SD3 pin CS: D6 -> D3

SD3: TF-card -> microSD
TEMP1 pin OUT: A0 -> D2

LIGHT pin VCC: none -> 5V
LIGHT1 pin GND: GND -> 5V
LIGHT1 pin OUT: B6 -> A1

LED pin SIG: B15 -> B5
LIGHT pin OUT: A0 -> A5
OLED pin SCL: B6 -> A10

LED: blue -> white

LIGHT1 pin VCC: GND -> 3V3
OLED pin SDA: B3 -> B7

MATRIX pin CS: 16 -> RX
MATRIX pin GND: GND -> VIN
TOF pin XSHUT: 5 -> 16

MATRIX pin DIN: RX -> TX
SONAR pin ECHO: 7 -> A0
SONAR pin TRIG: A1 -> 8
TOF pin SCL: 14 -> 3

## WHAT THE EXERCISE ASKS
Where the line containing "LIGHT1 pin VCC: GND -> 3V3" appears, begin a word-for-word copy and carry it through the last line of the listing, leaving out all other lines.

## SOLUTION FOR THIS TASK
LIGHT1 pin VCC: GND -> 3V3
OLED pin SDA: B3 -> B7

MATRIX pin CS: 16 -> RX
MATRIX pin GND: GND -> VIN
TOF pin XSHUT: 5 -> 16

MATRIX pin DIN: RX -> TX
SONAR pin ECHO: 7 -> A0
SONAR pin TRIG: A1 -> 8
TOF pin SCL: 14 -> 3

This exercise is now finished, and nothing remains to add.